TASK TO COMPLETE: Pull every line with the word "brown" out of the entries below.

[[ SUPPLIED RECORDS, beginning ]]

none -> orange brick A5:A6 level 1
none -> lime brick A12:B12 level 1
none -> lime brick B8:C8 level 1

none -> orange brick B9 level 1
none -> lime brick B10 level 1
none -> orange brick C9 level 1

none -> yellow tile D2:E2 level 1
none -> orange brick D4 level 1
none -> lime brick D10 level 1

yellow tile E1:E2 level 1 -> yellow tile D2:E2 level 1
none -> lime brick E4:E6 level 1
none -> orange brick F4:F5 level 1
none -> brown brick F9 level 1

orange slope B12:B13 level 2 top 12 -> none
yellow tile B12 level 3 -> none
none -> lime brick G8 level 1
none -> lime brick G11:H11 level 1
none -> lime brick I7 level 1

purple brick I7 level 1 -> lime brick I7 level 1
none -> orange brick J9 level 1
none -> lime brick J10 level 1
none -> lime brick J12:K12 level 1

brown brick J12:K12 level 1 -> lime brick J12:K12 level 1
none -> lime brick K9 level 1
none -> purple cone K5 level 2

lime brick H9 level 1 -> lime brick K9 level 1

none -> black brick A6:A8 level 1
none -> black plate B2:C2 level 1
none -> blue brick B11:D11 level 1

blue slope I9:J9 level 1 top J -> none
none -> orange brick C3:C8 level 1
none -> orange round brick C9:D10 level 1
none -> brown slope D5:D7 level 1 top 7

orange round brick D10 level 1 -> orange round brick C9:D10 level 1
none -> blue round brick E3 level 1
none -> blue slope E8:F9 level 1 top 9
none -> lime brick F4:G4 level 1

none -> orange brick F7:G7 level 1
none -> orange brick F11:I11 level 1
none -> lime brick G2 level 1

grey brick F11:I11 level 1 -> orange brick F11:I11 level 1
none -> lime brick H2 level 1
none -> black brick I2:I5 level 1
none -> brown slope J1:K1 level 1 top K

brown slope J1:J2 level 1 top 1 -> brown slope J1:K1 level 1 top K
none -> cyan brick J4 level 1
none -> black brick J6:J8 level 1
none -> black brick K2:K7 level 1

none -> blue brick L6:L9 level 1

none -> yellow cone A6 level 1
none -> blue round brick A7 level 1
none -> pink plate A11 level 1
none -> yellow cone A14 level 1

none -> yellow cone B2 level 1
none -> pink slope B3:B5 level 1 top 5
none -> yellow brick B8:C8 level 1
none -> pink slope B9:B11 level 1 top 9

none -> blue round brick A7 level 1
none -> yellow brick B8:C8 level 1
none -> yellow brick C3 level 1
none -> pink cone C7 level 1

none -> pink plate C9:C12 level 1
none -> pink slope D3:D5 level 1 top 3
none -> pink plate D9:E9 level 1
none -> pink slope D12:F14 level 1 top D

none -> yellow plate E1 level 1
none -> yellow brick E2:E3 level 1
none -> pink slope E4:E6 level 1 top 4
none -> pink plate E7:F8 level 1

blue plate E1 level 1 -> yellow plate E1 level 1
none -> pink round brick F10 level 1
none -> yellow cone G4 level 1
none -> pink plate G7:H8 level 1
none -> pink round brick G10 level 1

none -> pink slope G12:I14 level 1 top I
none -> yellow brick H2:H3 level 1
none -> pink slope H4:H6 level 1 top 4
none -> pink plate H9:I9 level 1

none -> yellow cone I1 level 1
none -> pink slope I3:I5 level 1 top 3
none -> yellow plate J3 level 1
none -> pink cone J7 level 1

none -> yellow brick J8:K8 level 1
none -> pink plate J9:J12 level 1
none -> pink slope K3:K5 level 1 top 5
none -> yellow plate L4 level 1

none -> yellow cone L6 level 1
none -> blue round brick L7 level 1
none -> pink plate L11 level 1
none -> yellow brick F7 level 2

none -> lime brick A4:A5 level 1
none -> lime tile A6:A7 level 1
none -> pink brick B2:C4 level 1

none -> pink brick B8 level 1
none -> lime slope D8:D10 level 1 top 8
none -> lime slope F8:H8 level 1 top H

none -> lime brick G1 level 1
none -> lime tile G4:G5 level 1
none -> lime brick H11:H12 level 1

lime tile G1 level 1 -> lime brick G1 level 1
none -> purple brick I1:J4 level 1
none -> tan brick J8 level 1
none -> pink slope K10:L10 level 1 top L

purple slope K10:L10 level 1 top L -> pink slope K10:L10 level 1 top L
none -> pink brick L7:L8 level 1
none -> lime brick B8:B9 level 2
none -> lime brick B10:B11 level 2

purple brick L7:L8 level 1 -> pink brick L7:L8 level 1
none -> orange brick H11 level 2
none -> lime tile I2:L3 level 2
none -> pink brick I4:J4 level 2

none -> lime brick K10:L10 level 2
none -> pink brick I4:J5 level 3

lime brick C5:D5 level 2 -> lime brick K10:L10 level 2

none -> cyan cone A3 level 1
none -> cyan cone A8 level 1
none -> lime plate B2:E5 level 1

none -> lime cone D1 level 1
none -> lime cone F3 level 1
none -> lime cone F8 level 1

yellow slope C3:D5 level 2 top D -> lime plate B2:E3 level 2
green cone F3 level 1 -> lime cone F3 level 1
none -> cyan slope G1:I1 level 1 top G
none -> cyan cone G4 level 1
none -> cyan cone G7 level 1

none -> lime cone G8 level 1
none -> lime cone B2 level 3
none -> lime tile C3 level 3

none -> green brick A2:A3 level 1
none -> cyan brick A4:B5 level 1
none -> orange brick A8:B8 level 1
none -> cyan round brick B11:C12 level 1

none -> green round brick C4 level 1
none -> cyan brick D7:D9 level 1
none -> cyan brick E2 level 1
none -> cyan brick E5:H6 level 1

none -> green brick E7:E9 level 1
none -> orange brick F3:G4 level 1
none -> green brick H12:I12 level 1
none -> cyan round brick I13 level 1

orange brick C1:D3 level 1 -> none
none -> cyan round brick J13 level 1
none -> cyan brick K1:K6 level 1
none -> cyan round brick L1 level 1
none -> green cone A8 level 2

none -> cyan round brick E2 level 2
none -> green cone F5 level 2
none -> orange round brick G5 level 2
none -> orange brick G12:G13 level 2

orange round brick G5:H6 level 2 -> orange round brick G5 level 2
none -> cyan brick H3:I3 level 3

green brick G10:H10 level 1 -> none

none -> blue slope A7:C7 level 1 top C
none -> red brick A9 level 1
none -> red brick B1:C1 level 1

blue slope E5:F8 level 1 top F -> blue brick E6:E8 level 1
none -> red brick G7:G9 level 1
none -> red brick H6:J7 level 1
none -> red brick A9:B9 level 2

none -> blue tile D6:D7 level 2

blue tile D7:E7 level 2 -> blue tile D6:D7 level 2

[[ SUPPLIED RECORDS, end ]]

RESPONSE TO THE TASK:
none -> brown brick F9 level 1
brown brick J12:K12 level 1 -> lime brick J12:K12 level 1
none -> brown slope D5:D7 level 1 top 7
none -> brown slope J1:K1 level 1 top K
brown slope J1:J2 level 1 top 1 -> brown slope J1:K1 level 1 top K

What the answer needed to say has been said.